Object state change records
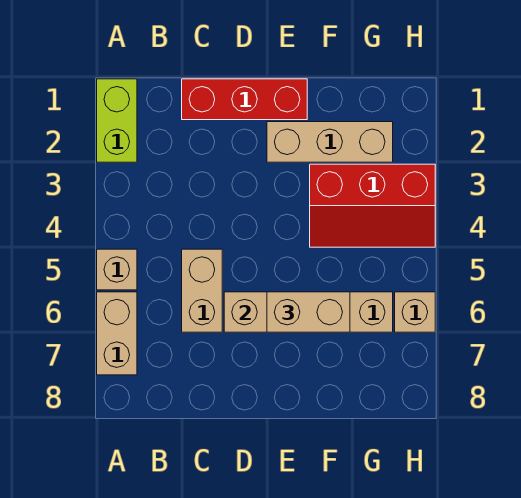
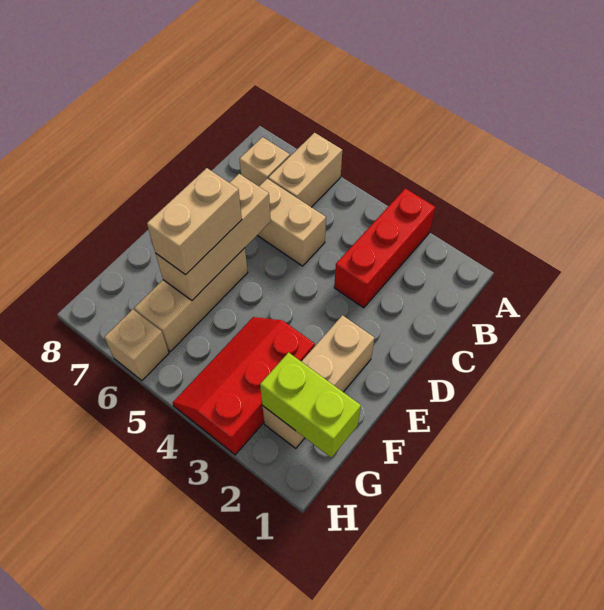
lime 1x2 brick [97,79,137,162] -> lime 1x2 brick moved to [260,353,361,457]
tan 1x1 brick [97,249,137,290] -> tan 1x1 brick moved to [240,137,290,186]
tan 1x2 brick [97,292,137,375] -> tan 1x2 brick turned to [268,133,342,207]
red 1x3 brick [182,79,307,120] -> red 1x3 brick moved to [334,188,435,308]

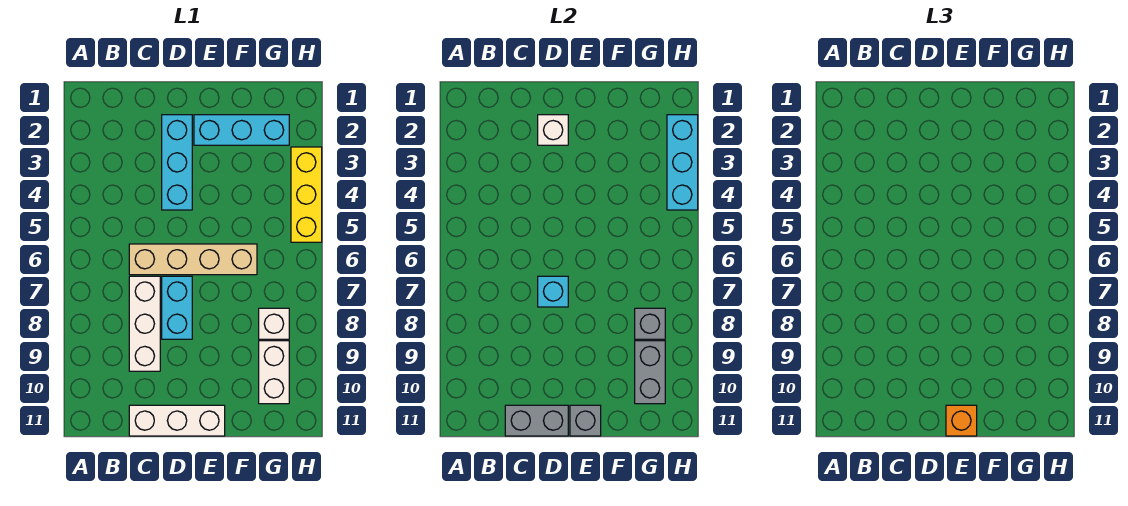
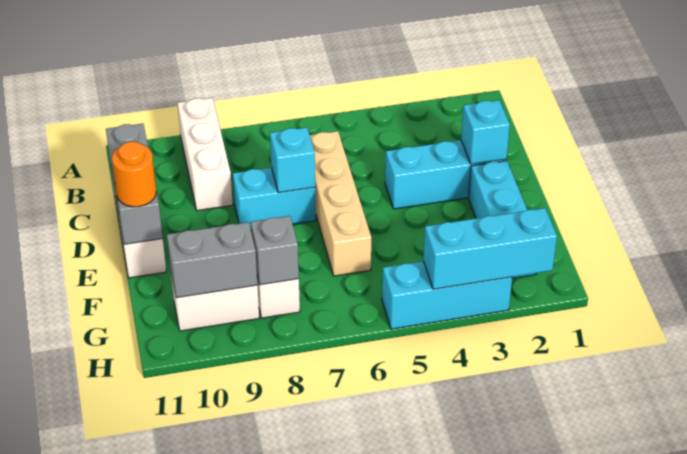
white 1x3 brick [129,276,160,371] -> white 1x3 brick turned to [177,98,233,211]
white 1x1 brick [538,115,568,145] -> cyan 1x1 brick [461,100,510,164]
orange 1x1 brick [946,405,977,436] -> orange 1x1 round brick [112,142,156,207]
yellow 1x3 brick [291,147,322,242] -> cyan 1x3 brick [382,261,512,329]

EXERCISE DESCRIPTION
Output the line bearing "orange 1x1 brick" along with all the lines after it through the end of the entries, exactly, and no other lines.

REPLY TO THE TASK
orange 1x1 brick [946,405,977,436] -> orange 1x1 round brick [112,142,156,207]
yellow 1x3 brick [291,147,322,242] -> cyan 1x3 brick [382,261,512,329]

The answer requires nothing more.